PROBLEM DETAILS -> Among the records, how many lines contain "none"? Only the number is needed.

(Modification records)
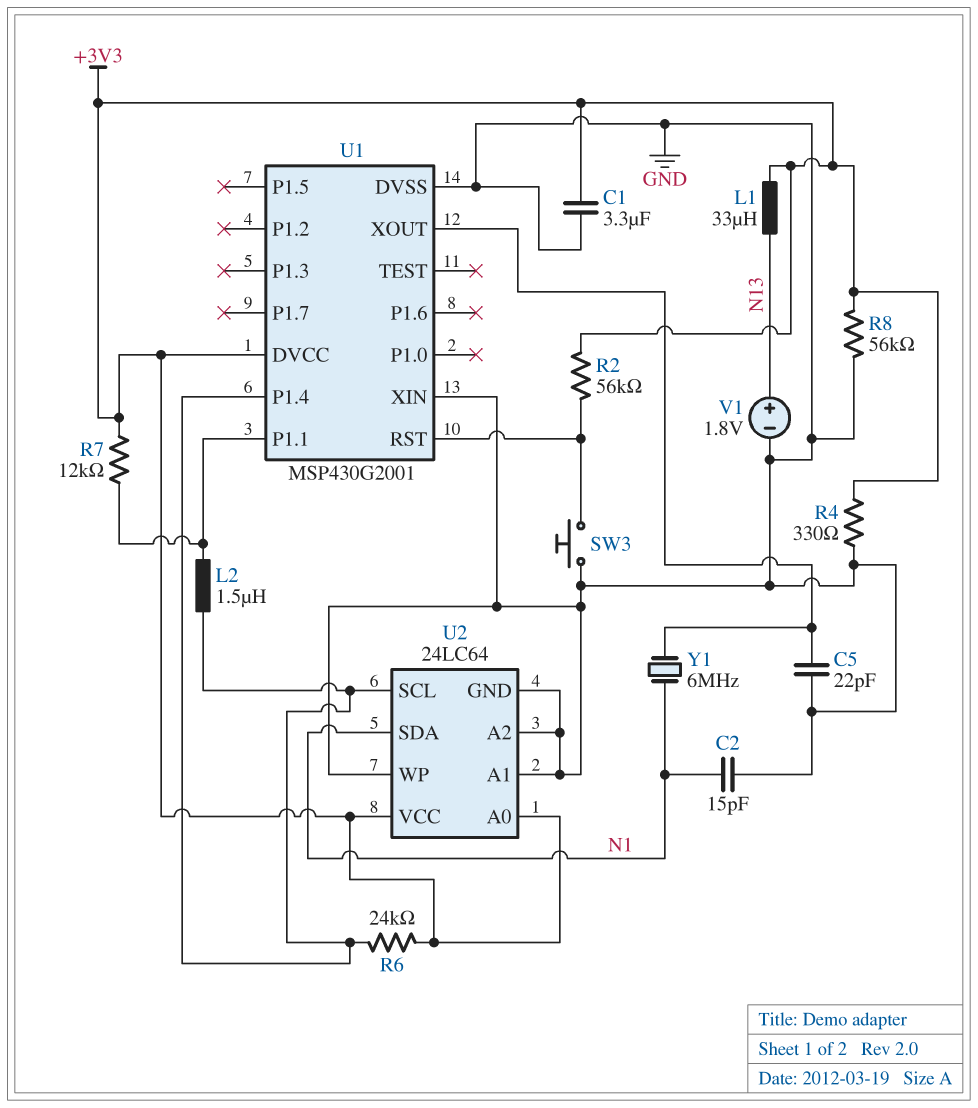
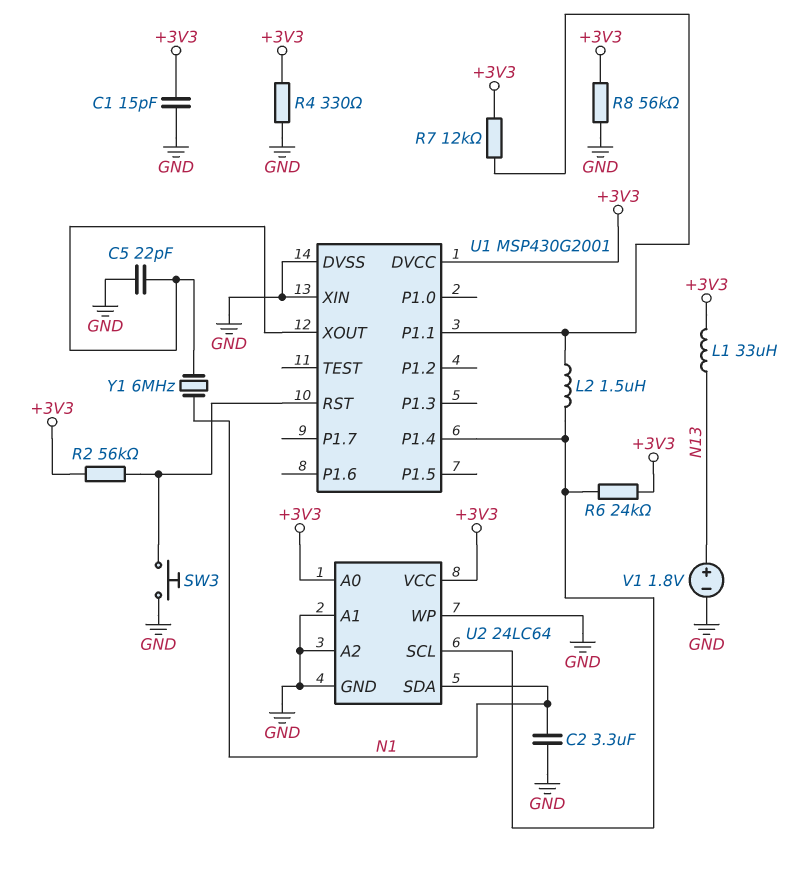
C1: 3.3uF (+3V3, GND) -> 15pF (+3V3, GND)
C2: 15pF (GND, N1) -> 3.3uF (GND, N1)

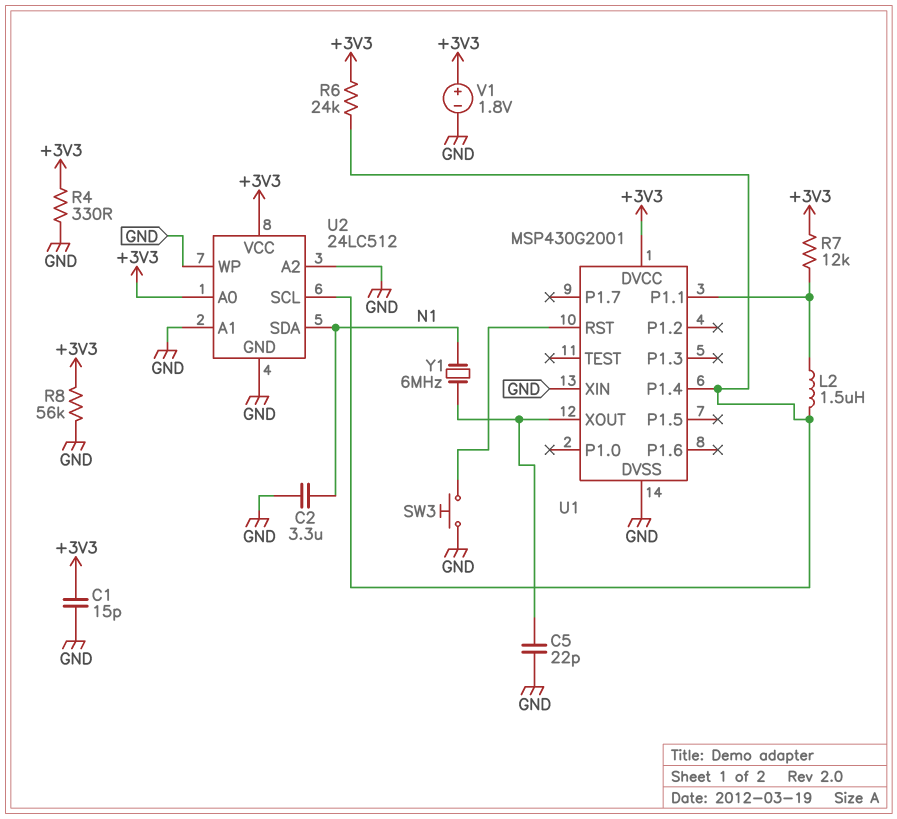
L1: 33uH (+3V3, N13) -> none
R2: 56k (+3V3, U1/RST) -> none
U2: 24LC64 -> 24LC512
V1: 1.8V (plus N13, minus GND) -> 1.8V (plus +3V3, minus GND)

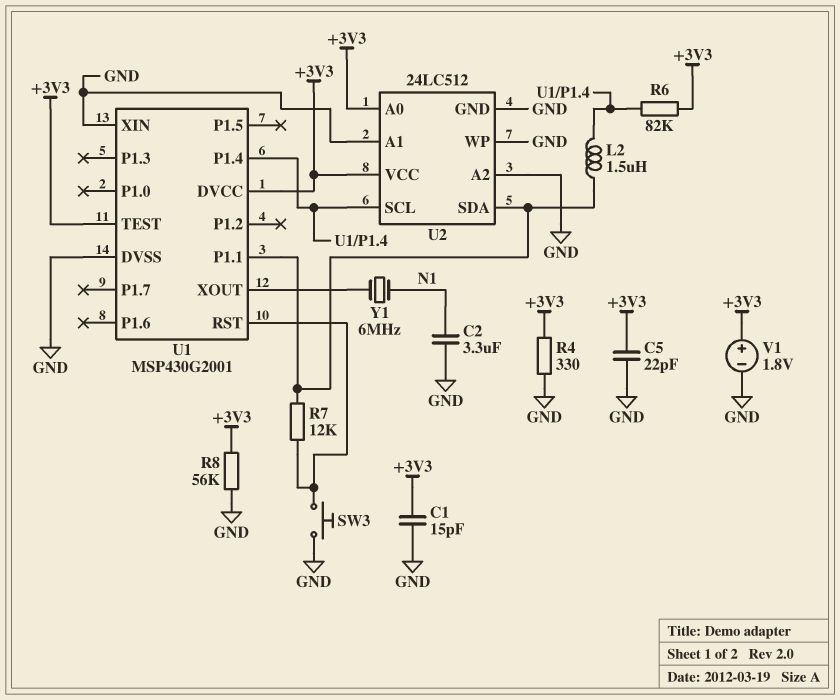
C5: 22pF (GND, U1/XOUT) -> 22pF (+3V3, GND)
R6: 24k (+3V3, U1/P1.4) -> 82k (+3V3, U1/P1.4)
R7: 12k (+3V3, U1/P1.1) -> 12k (U1/P1.1, U1/RST)
U1 pin TEST: none -> +3V3
U2 pin SDA: N1 -> U1/P1.1

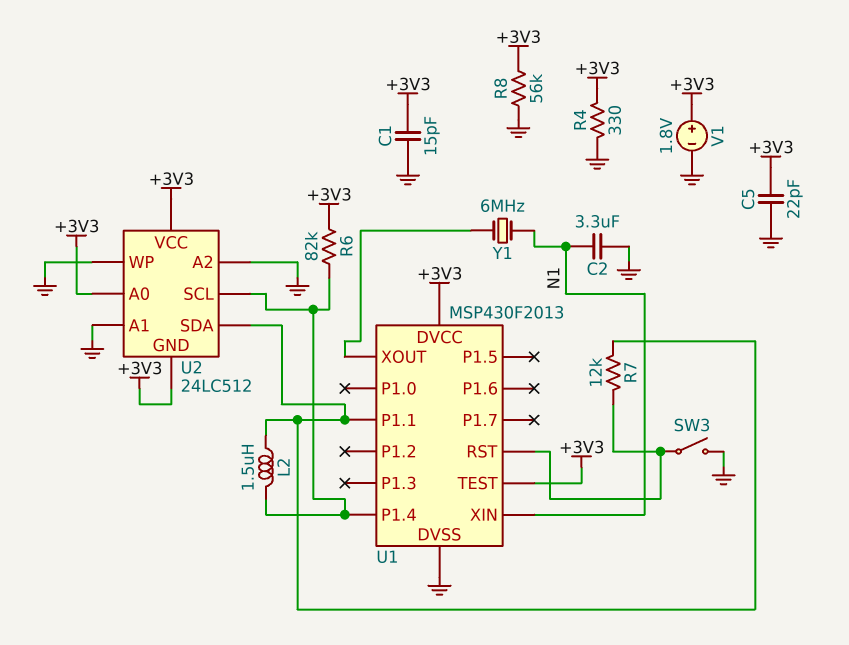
SW3: button (GND, U1/RST) -> switch (GND, U1/RST)
U1: MSP430G2001 -> MSP430F2013
U1 pin XIN: GND -> N1
U2 pin GND: GND -> +3V3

ANSWER BOX -> 3